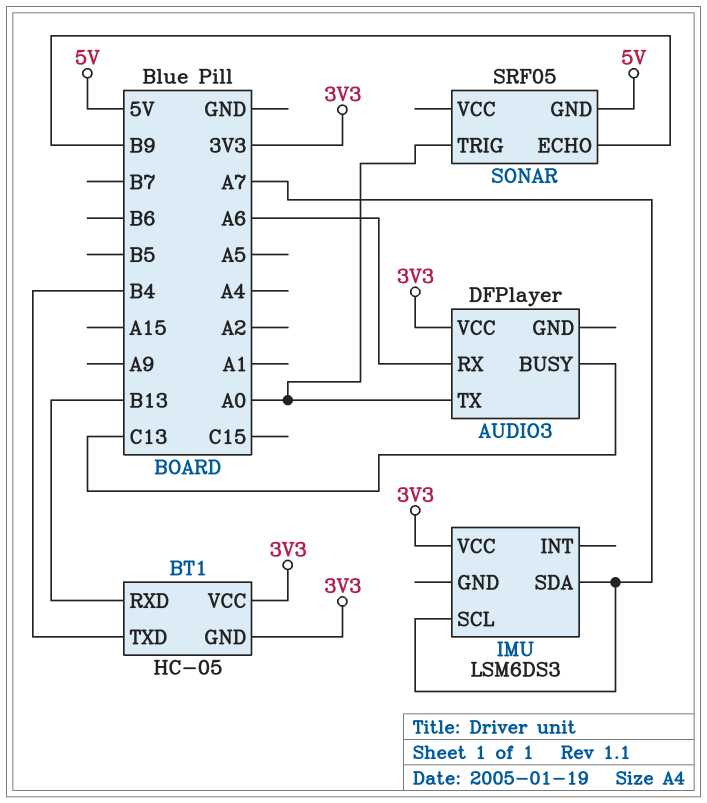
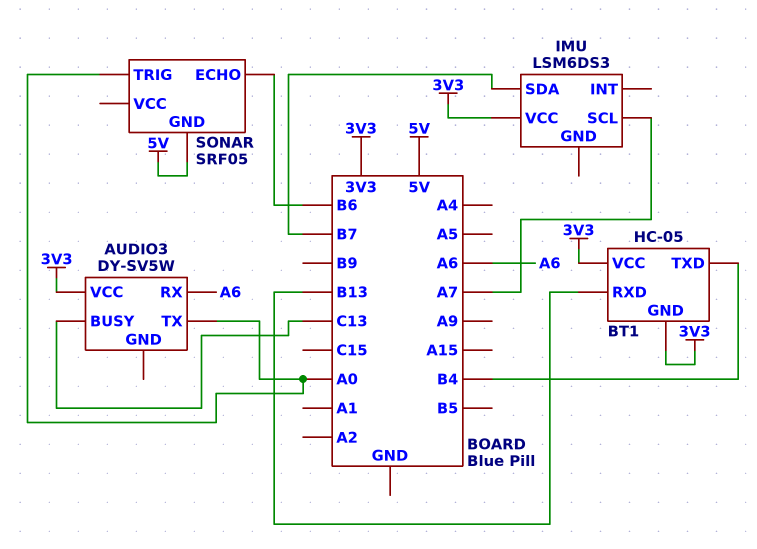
AUDIO3: DFPlayer -> DY-SV5W
IMU pin SDA: A7 -> B7
SONAR pin ECHO: B9 -> B6

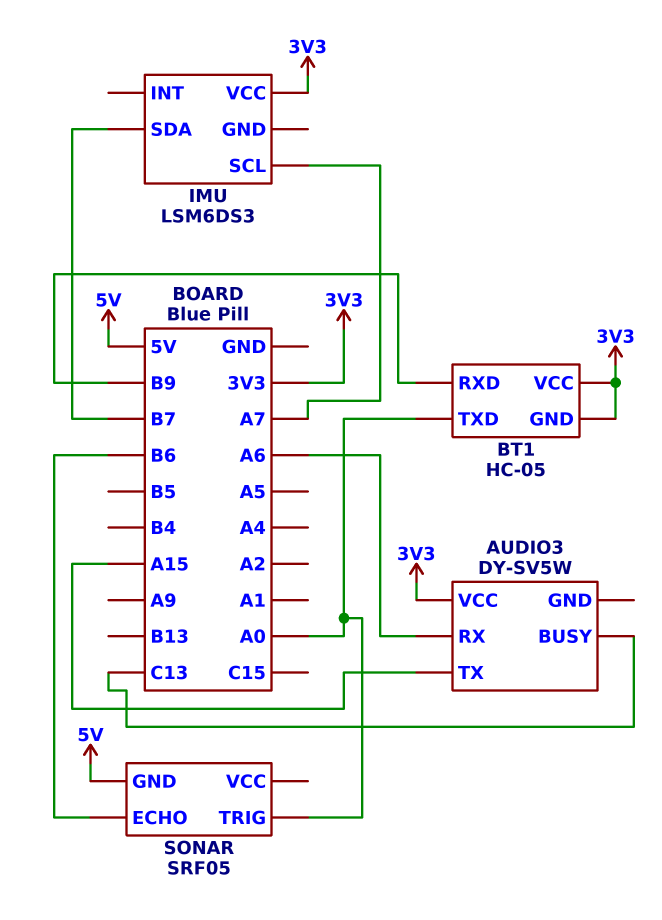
AUDIO3 pin TX: A0 -> A15
BT1 pin RXD: B13 -> B9
BT1 pin TXD: B4 -> A0

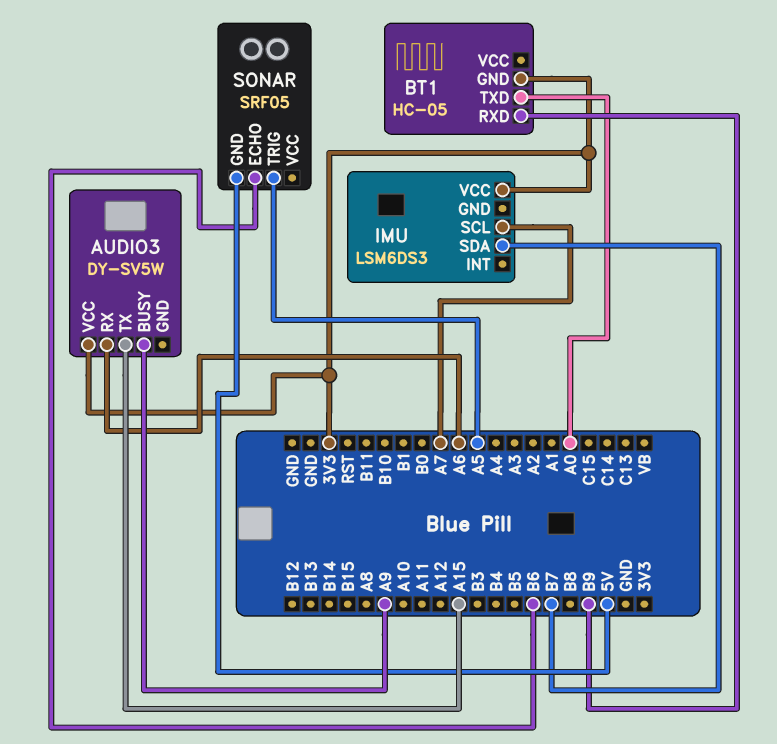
AUDIO3 pin BUSY: C13 -> A9
BT1 pin VCC: 3V3 -> none
SONAR pin TRIG: A0 -> A5

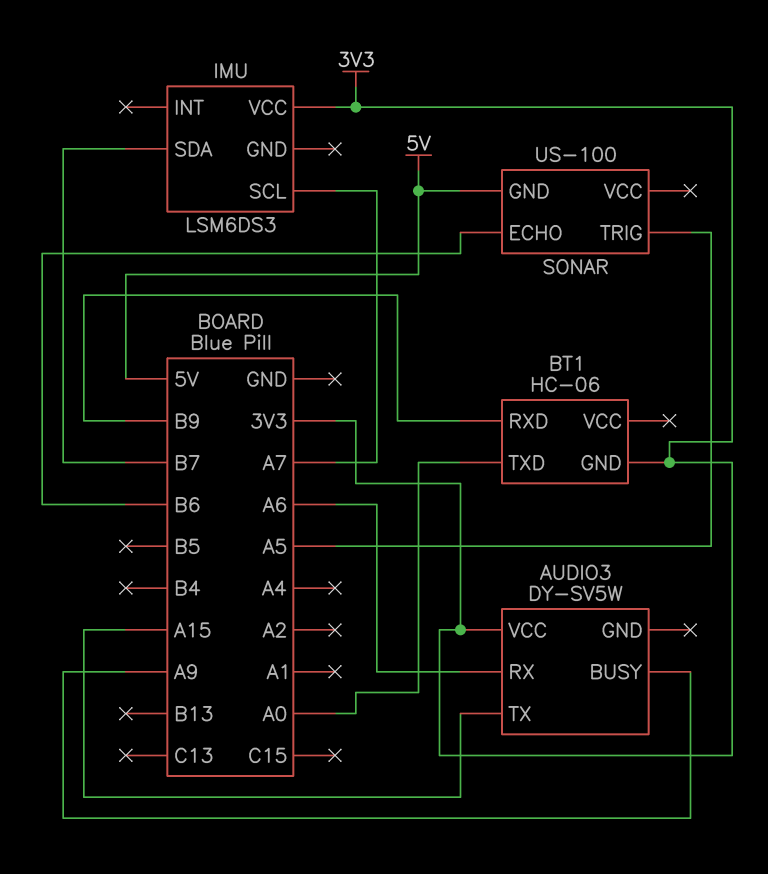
BT1: HC-05 -> HC-06
SONAR: SRF05 -> US-100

◆ ASSIGNMENT:
Drop the pictures, then transcribe the lines from the one containing "AUDIO3 pin TX: A0 -> A15" to the end of the data above, exactly and nothing more.

◆ OUTPUT FOR THIS TASK:
AUDIO3 pin TX: A0 -> A15
BT1 pin RXD: B13 -> B9
BT1 pin TXD: B4 -> A0

AUDIO3 pin BUSY: C13 -> A9
BT1 pin VCC: 3V3 -> none
SONAR pin TRIG: A0 -> A5

BT1: HC-05 -> HC-06
SONAR: SRF05 -> US-100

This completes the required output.